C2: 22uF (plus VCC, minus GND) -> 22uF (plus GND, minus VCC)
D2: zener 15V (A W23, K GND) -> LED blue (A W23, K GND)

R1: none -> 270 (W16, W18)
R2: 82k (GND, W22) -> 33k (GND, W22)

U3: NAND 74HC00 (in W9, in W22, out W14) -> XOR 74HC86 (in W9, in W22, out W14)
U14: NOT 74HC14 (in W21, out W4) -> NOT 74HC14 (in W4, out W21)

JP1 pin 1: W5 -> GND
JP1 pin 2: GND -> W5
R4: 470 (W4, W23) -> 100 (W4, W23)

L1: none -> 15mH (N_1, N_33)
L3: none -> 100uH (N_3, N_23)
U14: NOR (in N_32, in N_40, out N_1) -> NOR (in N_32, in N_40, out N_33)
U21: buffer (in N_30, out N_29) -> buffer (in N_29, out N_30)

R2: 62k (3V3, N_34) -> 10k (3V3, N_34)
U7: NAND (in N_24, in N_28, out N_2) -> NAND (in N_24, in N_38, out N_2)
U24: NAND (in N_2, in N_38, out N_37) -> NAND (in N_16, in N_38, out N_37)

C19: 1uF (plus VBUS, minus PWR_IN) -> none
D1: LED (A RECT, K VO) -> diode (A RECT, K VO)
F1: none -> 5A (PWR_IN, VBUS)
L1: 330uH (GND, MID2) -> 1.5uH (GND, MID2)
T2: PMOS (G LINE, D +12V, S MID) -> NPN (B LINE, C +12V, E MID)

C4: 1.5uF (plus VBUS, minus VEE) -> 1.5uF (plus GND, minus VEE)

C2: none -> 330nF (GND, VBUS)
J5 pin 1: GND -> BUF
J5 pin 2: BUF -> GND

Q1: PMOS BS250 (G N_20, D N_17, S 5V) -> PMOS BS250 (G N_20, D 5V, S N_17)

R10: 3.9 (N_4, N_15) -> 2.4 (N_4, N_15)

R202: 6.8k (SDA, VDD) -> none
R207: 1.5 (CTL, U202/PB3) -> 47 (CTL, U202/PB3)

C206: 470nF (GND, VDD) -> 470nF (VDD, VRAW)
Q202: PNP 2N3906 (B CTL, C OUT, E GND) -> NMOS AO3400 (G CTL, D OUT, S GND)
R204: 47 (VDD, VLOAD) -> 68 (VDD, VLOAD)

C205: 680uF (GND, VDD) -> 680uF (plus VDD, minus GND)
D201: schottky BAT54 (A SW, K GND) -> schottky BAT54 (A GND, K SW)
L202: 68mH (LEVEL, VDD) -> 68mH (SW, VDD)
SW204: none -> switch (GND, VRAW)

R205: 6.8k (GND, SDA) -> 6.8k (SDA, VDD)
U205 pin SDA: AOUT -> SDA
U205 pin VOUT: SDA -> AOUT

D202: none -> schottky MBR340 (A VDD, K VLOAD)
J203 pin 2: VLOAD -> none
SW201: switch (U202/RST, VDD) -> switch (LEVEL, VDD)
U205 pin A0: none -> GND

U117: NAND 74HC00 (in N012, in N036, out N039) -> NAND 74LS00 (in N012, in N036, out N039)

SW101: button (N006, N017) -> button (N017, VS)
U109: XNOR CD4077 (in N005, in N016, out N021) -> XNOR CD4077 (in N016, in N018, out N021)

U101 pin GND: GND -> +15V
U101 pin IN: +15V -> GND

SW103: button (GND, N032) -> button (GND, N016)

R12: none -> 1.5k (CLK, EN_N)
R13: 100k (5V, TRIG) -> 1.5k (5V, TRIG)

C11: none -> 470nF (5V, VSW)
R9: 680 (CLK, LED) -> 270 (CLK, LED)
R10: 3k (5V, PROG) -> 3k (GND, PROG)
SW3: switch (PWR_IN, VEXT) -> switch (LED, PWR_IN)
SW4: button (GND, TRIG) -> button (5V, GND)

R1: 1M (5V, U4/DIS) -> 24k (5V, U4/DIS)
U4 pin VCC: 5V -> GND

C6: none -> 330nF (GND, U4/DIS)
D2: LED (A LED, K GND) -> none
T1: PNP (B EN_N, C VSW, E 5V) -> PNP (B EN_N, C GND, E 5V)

::::::

**Goal of the exercise**
Search the data for "VRAW". Copy every line that has it.

**Response to the exercise**
C206: 470nF (GND, VDD) -> 470nF (VDD, VRAW)
SW204: none -> switch (GND, VRAW)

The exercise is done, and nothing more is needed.